BEGIN

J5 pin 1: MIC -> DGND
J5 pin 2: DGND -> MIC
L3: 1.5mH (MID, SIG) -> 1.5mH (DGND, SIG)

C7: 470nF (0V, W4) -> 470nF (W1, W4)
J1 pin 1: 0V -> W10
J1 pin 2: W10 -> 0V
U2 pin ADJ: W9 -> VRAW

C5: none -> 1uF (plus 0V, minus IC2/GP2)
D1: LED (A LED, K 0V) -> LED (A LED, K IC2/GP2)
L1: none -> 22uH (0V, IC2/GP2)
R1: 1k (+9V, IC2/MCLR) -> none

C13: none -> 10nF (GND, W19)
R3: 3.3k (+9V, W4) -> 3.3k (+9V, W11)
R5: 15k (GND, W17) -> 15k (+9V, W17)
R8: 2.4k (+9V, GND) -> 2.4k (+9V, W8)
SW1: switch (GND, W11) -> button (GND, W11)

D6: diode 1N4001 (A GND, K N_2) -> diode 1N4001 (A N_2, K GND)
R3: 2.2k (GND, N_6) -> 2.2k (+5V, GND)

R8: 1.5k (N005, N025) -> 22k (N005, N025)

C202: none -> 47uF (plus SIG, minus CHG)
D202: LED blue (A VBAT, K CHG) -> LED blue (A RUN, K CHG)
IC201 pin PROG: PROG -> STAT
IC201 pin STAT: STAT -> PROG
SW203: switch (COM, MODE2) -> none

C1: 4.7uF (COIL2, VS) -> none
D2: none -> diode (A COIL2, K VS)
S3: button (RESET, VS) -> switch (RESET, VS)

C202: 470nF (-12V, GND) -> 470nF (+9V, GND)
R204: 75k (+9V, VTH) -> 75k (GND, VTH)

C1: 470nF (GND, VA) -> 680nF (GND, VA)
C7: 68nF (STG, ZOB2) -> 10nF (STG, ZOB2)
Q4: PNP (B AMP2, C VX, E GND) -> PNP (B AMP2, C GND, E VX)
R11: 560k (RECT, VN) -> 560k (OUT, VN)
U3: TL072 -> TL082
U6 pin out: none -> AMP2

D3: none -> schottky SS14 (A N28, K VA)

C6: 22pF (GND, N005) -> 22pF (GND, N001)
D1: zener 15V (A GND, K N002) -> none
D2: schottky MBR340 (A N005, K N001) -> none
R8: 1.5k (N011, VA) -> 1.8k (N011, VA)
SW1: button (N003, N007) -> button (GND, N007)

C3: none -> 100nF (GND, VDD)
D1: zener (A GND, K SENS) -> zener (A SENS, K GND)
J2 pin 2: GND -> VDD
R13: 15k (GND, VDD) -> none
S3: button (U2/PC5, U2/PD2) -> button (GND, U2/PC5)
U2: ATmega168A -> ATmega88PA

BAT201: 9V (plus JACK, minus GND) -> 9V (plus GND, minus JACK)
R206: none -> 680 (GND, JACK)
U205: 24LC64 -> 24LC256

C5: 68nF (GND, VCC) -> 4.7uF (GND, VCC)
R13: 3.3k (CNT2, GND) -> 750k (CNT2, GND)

END

- DIRECTIONS -
Exact copies are needed of the line with "R206: none -> 680 (GND, JACK)" and each line after it through the end of the material above.

- OUTPUT BELOW -
R206: none -> 680 (GND, JACK)
U205: 24LC64 -> 24LC256

C5: 68nF (GND, VCC) -> 4.7uF (GND, VCC)
R13: 3.3k (CNT2, GND) -> 750k (CNT2, GND)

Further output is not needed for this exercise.